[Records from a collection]
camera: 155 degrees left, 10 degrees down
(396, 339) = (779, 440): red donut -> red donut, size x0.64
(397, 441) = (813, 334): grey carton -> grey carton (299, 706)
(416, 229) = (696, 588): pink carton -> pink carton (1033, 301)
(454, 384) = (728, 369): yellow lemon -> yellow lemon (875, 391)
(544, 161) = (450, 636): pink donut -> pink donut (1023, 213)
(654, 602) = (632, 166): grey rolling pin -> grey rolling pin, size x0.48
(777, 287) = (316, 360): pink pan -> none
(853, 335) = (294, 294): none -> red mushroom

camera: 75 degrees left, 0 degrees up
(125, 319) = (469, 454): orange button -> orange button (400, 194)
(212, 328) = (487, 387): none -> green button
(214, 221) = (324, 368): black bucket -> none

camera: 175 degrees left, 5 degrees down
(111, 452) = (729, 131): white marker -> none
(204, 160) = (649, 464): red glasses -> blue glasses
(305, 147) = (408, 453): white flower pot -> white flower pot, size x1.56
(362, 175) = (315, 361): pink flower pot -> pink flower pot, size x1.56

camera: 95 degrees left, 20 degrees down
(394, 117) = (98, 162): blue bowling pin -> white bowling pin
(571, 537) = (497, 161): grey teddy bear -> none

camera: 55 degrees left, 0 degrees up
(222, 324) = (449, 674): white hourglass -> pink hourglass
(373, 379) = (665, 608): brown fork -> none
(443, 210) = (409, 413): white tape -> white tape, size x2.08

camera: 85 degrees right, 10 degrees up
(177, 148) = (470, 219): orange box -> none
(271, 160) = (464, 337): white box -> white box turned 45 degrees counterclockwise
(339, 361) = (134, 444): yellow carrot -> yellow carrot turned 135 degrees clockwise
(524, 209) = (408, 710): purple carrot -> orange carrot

— Aim of the exercise —
Each line above, from the one that contains "(125, 319) = (469, 454): orange" to the last line of the records, should be repeated exactly. Leave out all others.

— Output for this task —
(125, 319) = (469, 454): orange button -> orange button (400, 194)
(212, 328) = (487, 387): none -> green button
(214, 221) = (324, 368): black bucket -> none

camera: 175 degrees left, 5 degrees down
(111, 452) = (729, 131): white marker -> none
(204, 160) = (649, 464): red glasses -> blue glasses
(305, 147) = (408, 453): white flower pot -> white flower pot, size x1.56
(362, 175) = (315, 361): pink flower pot -> pink flower pot, size x1.56

camera: 95 degrees left, 20 degrees down
(394, 117) = (98, 162): blue bowling pin -> white bowling pin
(571, 537) = (497, 161): grey teddy bear -> none

camera: 55 degrees left, 0 degrees up
(222, 324) = (449, 674): white hourglass -> pink hourglass
(373, 379) = (665, 608): brown fork -> none
(443, 210) = (409, 413): white tape -> white tape, size x2.08

camera: 85 degrees right, 10 degrees up
(177, 148) = (470, 219): orange box -> none
(271, 160) = (464, 337): white box -> white box turned 45 degrees counterclockwise
(339, 361) = (134, 444): yellow carrot -> yellow carrot turned 135 degrees clockwise
(524, 209) = (408, 710): purple carrot -> orange carrot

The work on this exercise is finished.